▶ **Work to complete**: Taking the line with "cyan brick G11" as the first and the line with "grey plate N13:N14" as the last, set down exactly every line in that range from the entries below, and no more.

··· Source data

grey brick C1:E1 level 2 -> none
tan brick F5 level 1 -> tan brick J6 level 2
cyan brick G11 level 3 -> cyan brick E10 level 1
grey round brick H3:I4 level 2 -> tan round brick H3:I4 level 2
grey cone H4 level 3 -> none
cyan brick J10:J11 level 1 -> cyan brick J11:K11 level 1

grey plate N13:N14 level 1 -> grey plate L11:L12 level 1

······
··· Source data

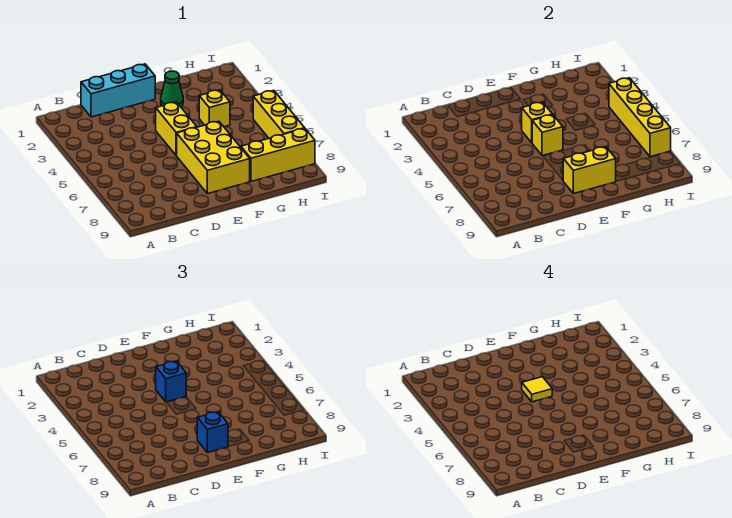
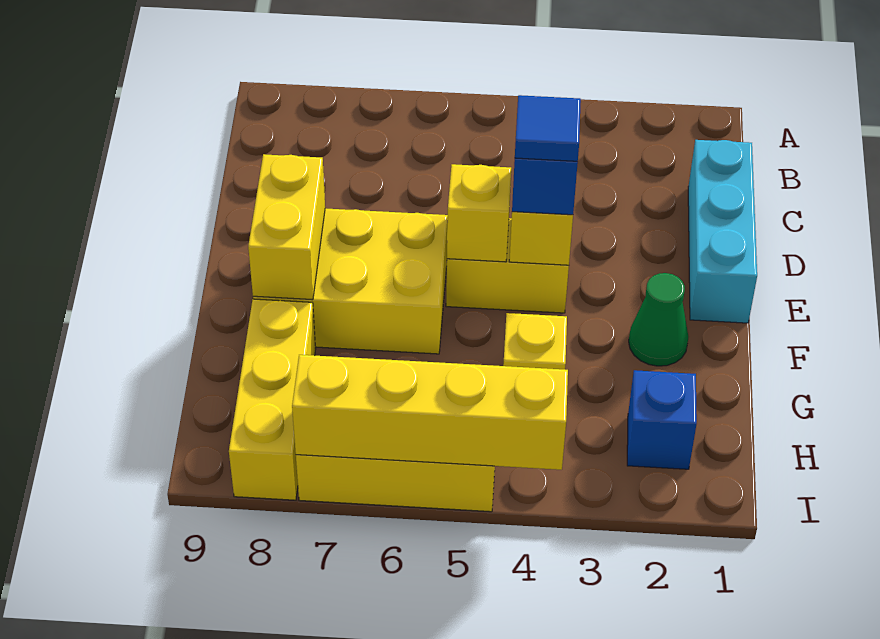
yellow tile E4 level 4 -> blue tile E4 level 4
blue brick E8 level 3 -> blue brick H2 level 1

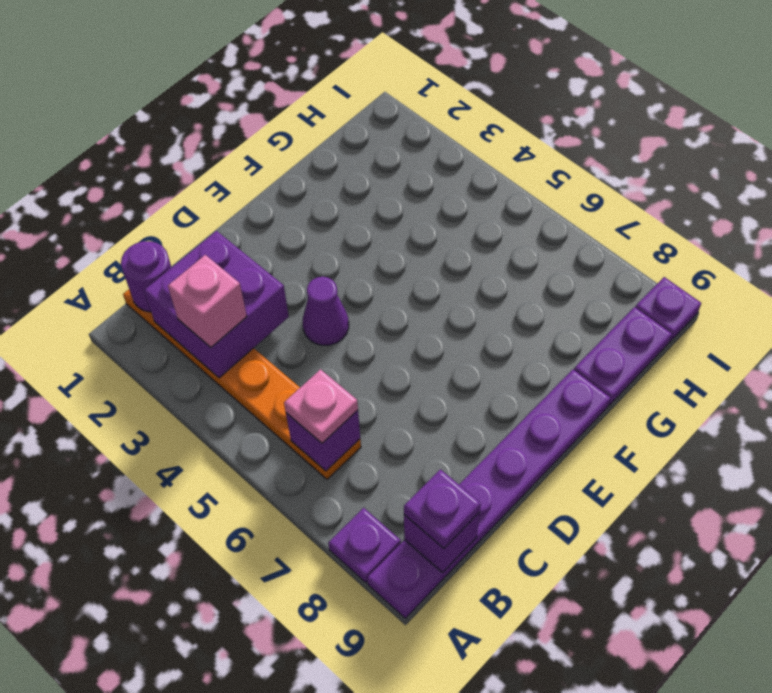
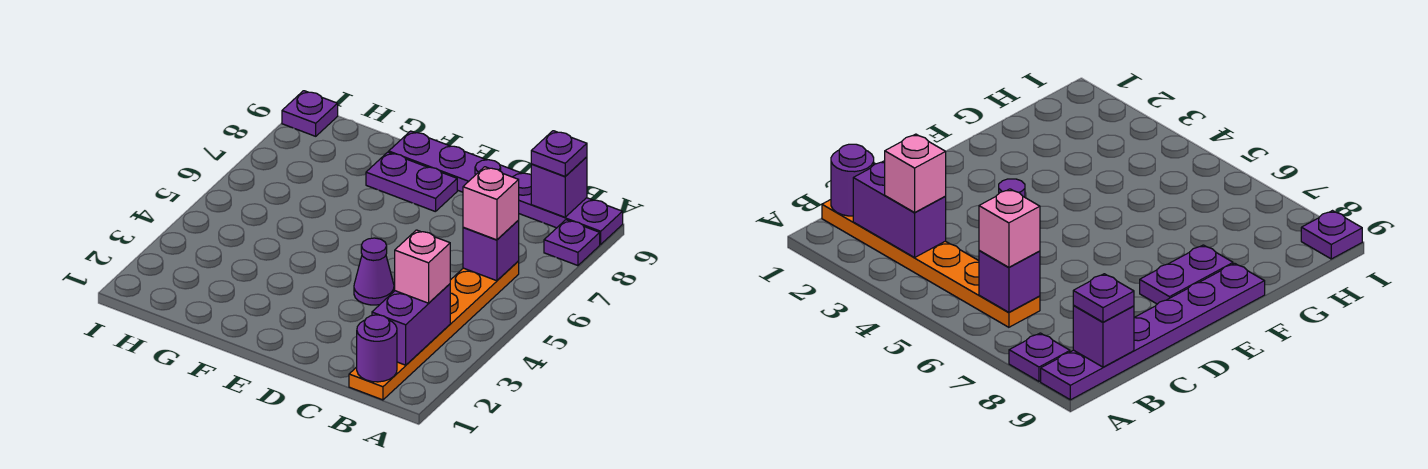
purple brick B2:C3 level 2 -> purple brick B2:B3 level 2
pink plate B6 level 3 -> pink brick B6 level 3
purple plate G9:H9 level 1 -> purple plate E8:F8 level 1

······

▶ **Result**:
cyan brick G11 level 3 -> cyan brick E10 level 1
grey round brick H3:I4 level 2 -> tan round brick H3:I4 level 2
grey cone H4 level 3 -> none
cyan brick J10:J11 level 1 -> cyan brick J11:K11 level 1

grey plate N13:N14 level 1 -> grey plate L11:L12 level 1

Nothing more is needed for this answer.